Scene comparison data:
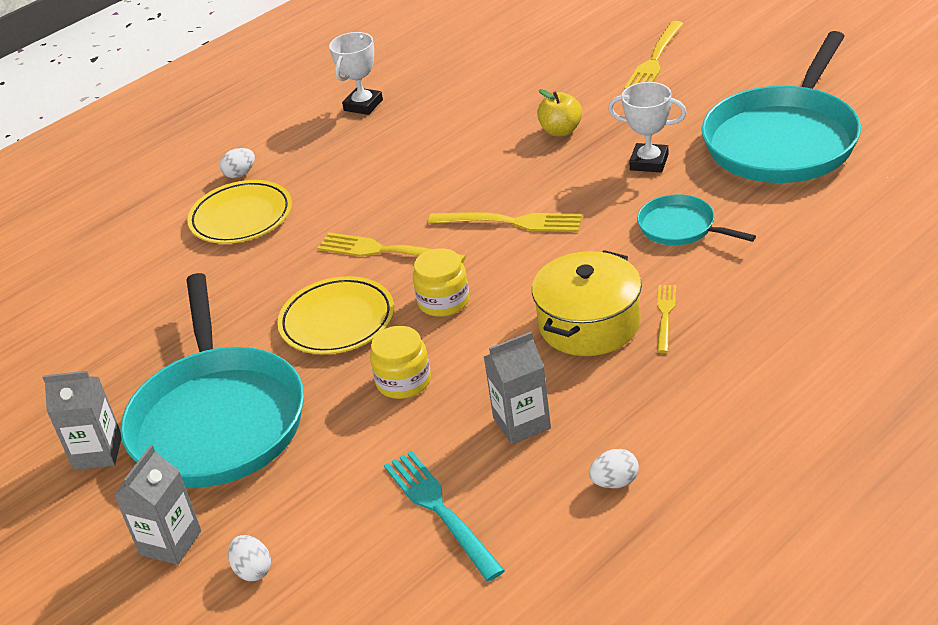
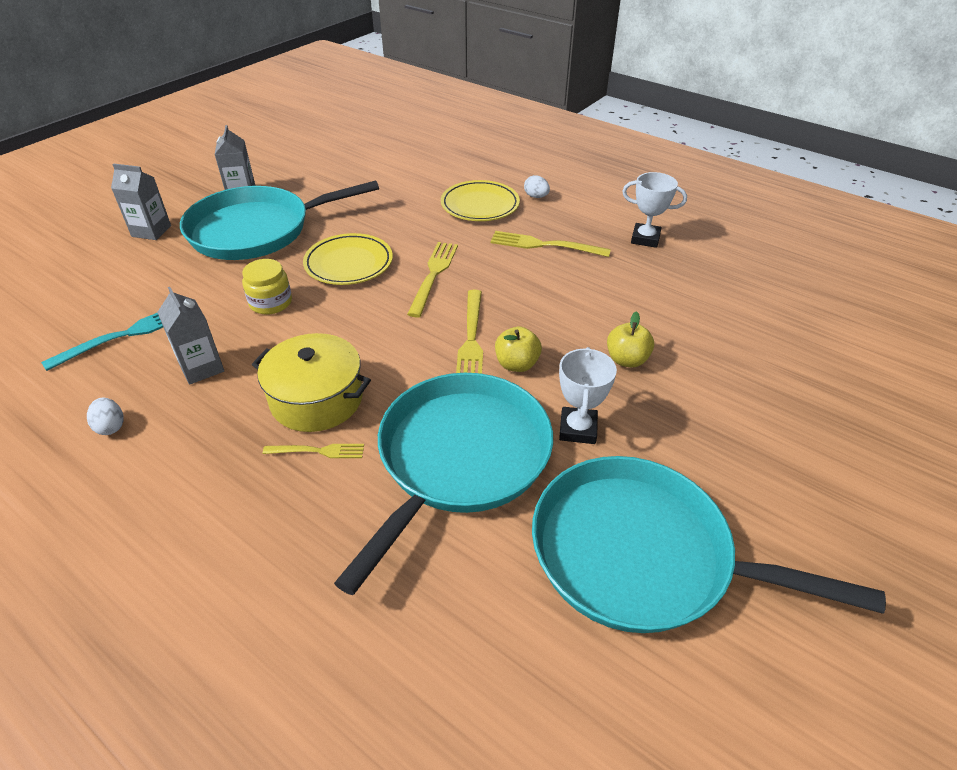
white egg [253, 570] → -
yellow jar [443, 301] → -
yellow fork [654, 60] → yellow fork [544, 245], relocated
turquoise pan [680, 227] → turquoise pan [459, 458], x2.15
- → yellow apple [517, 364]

TO DO:
Give only the number of lines above holding "yellow".

RESULT FOR THIS EXERCISE:
3